**WHAT TO WORK ON**
Search the data below for the line containing "camera: 120 degrees left, 10 degrees down", then please set down that line and all remaining ones exactly as written.
^^^^
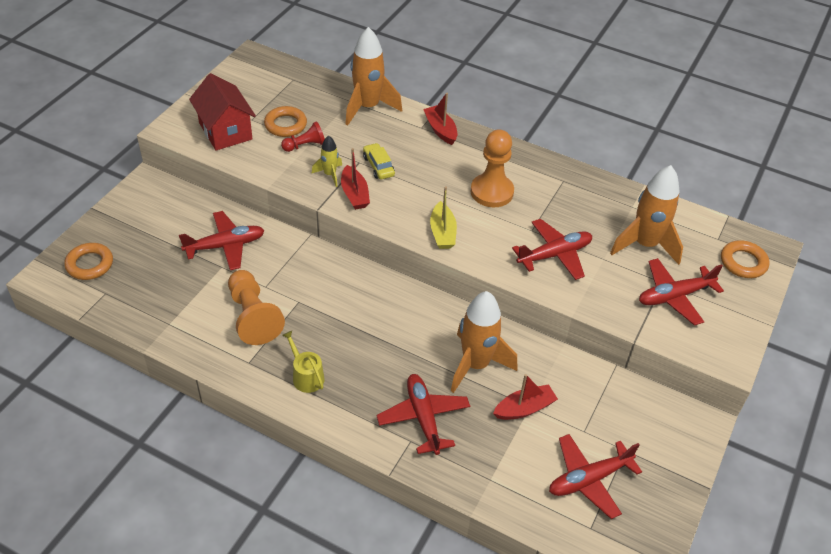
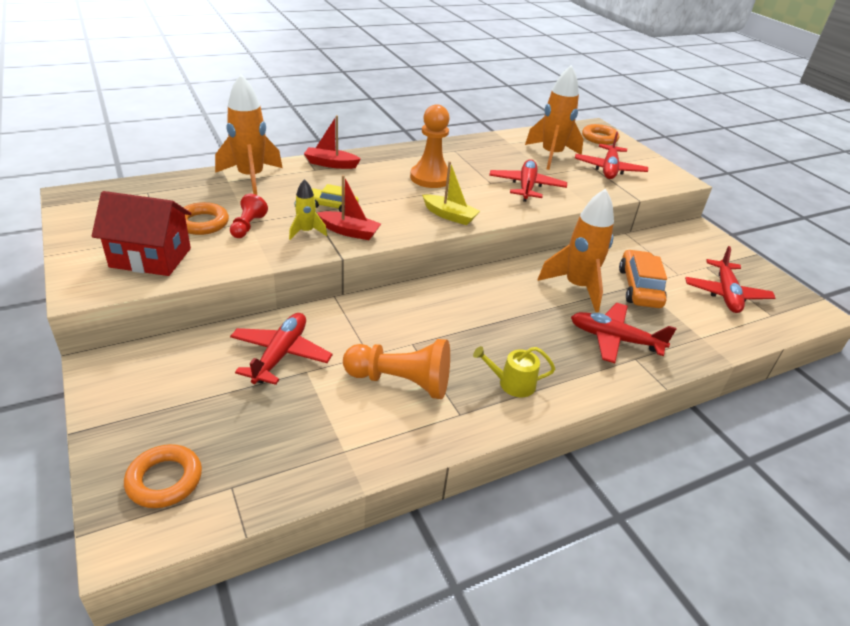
camera: 55 degrees left, 10 degrees down
red boat [493,374,558,420] -> orange car [619,250,667,308]

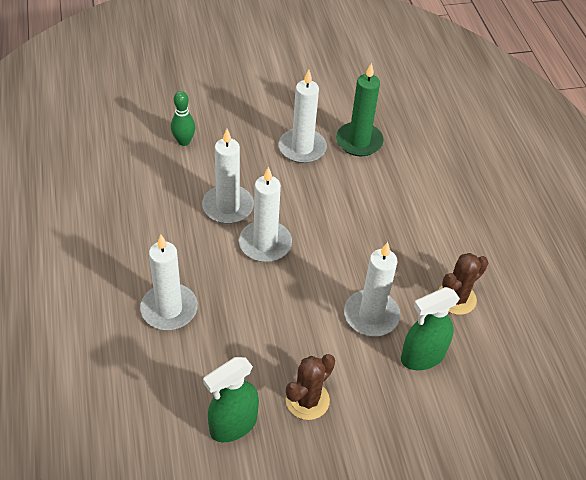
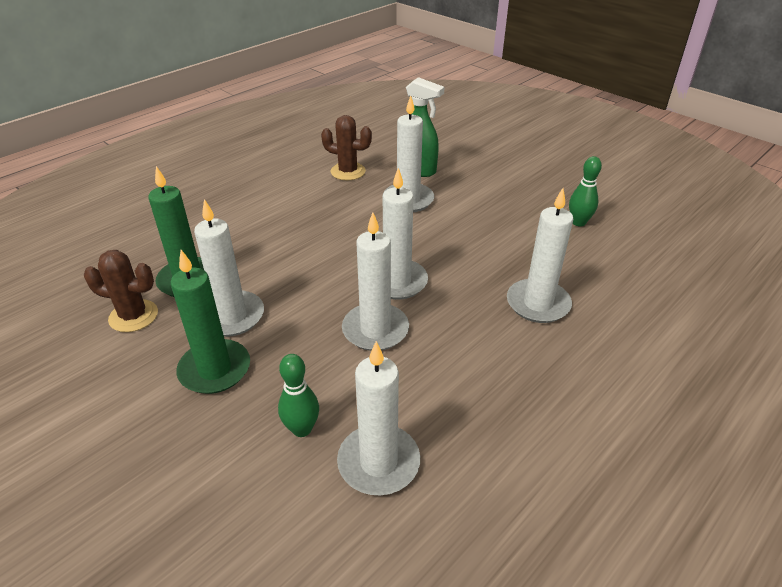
camera: 120 degrees left, 10 degrees down
green spray bottle [203,357,259,442] -> green bowling pin [569,156,602,226]
brown cactus [286,354,335,420] -> brown cactus moved to [84,250,158,332]
none -> green candle [171,250,250,394]
none -> white candle [337,341,420,495]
^^^^
**ANSWER FOR THIS EXERCISE**
camera: 120 degrees left, 10 degrees down
green spray bottle [203,357,259,442] -> green bowling pin [569,156,602,226]
brown cactus [286,354,335,420] -> brown cactus moved to [84,250,158,332]
none -> green candle [171,250,250,394]
none -> white candle [337,341,420,495]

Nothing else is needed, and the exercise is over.